**TRY IT:** Any images in the records should be skipped; transcribe the rest exactly.

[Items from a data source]
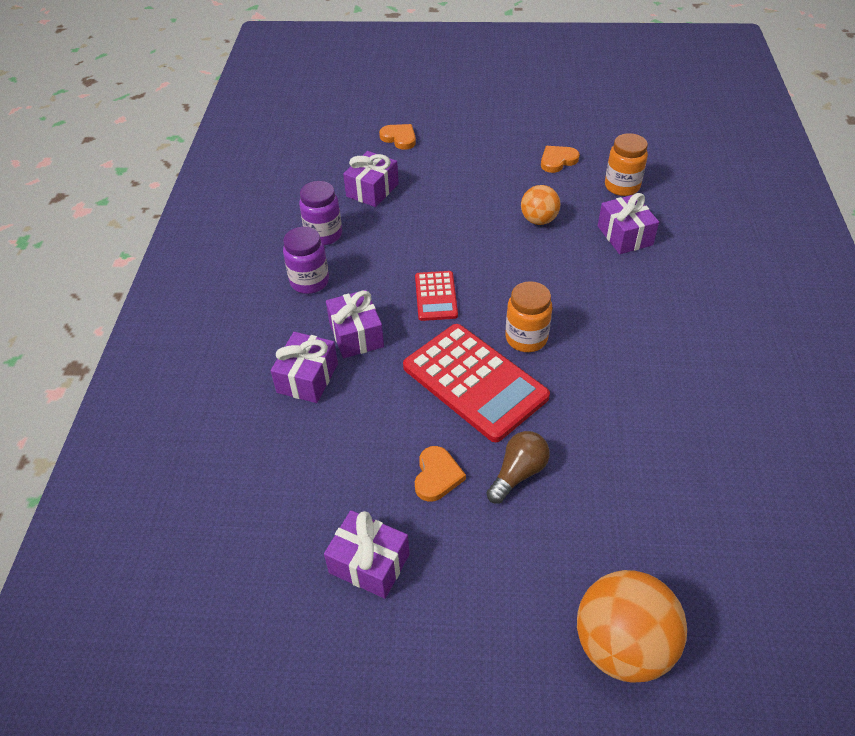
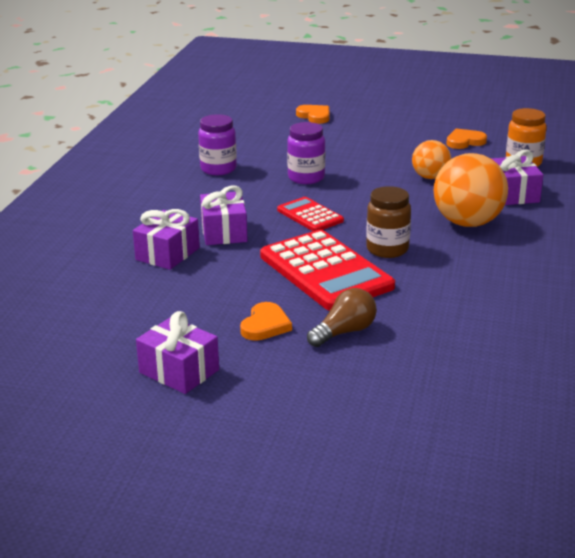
camera: 10 degrees right, 20 degrees down
(309, 282) = (193, 196): purple jar -> purple jar (306, 178)
(372, 190) = (275, 146): purple gift -> none
(436, 296) = (310, 215): red calculator -> red calculator turned 135 degrees clockwise
(526, 338) = (387, 249): orange jar -> brown jar
(622, 645) = (403, 450): orange ball -> orange ball (467, 223)

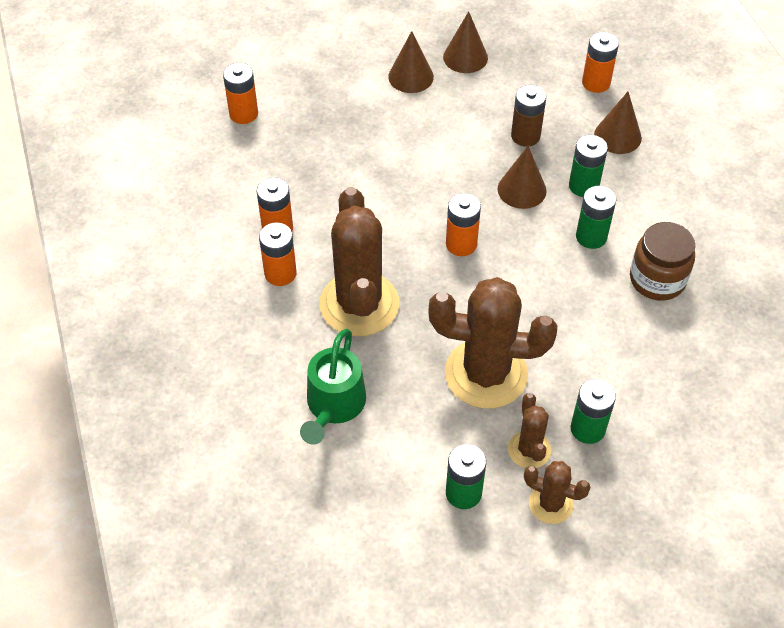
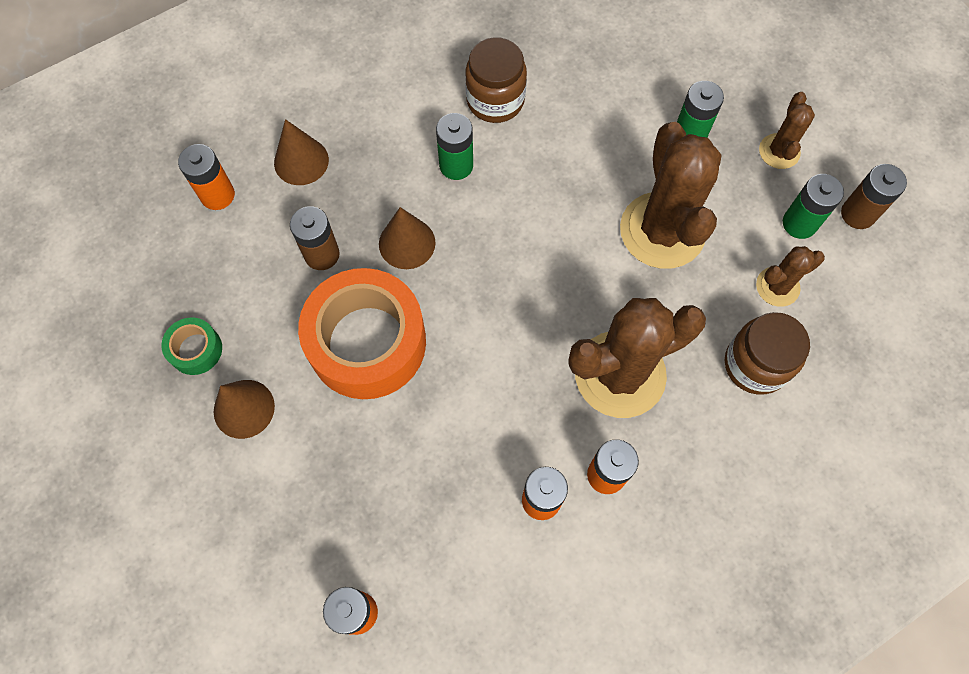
camera: 105 degrees left, 15 degrees up
(333, 406) = (755, 364): green watering can -> brown jar
(440, 151) = (367, 342): none -> orange tape
(460, 552) = (858, 214): none -> brown battery
(461, 244) = (504, 289): orange battery -> none
(465, 57) = (196, 350): brown cone -> green tape
(529, 450) = (732, 178): brown cactus -> brown cactus (777, 287)
(583, 186) = (385, 183): green battery -> none

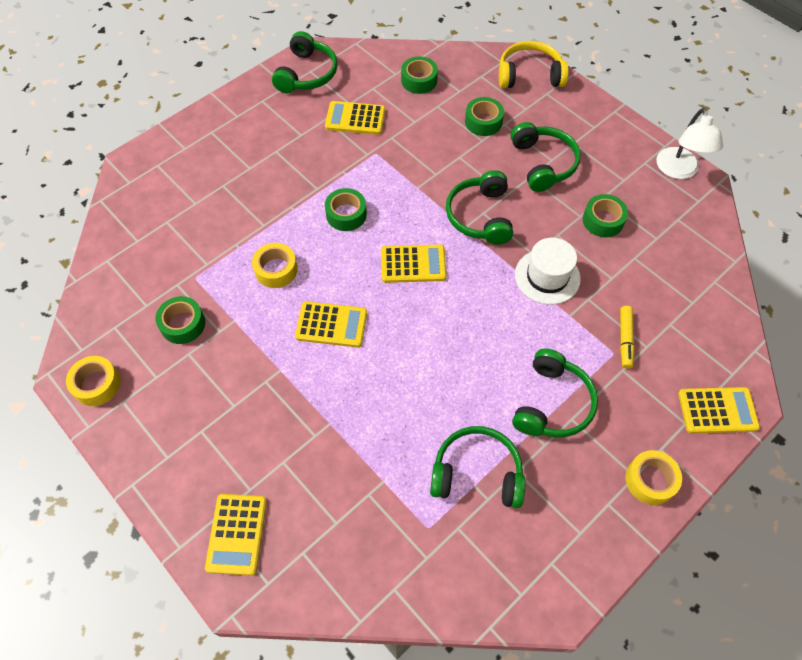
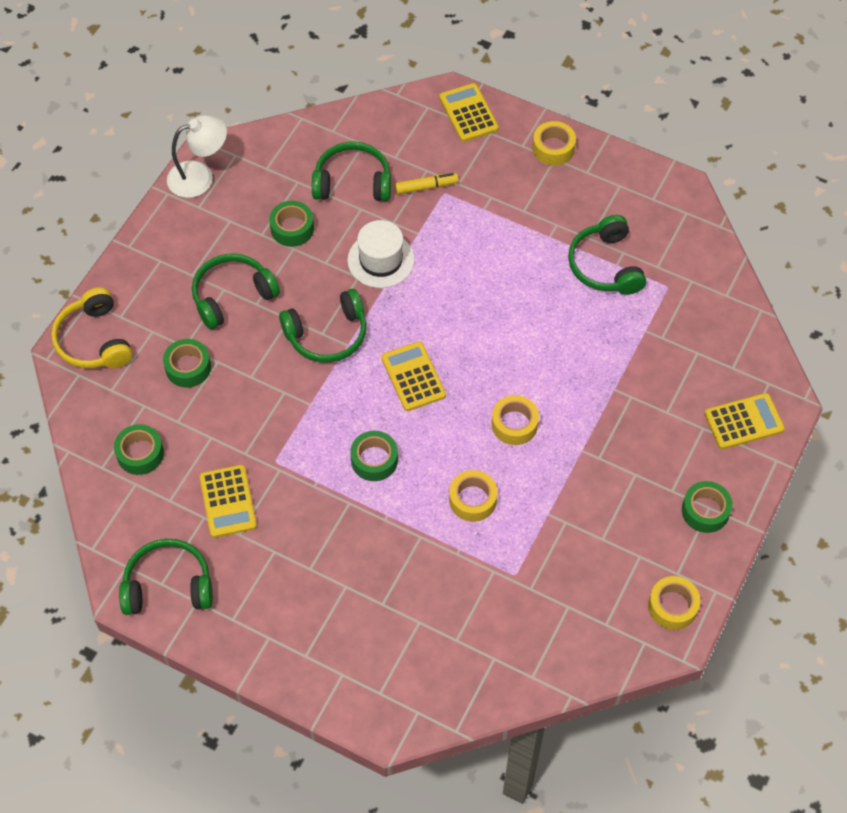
camera: 110 degrees left, 0 degrees up
(183, 324) = (573, 559): green tape -> green tape (705, 511)
(331, 325) = (514, 424): yellow calculator -> yellow tape
(552, 403) = (515, 227): green headphones -> green headphones (352, 182)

**RESPONSE TO THIS EXERCISE:**
camera: 10 degrees right, 20 degrees down
(309, 282) = (193, 196): purple jar -> purple jar (306, 178)
(372, 190) = (275, 146): purple gift -> none
(436, 296) = (310, 215): red calculator -> red calculator turned 135 degrees clockwise
(526, 338) = (387, 249): orange jar -> brown jar
(622, 645) = (403, 450): orange ball -> orange ball (467, 223)

camera: 105 degrees left, 15 degrees up
(333, 406) = (755, 364): green watering can -> brown jar
(440, 151) = (367, 342): none -> orange tape
(460, 552) = (858, 214): none -> brown battery
(461, 244) = (504, 289): orange battery -> none
(465, 57) = (196, 350): brown cone -> green tape
(529, 450) = (732, 178): brown cactus -> brown cactus (777, 287)
(583, 186) = (385, 183): green battery -> none

camera: 110 degrees left, 0 degrees up
(183, 324) = (573, 559): green tape -> green tape (705, 511)
(331, 325) = (514, 424): yellow calculator -> yellow tape
(552, 403) = (515, 227): green headphones -> green headphones (352, 182)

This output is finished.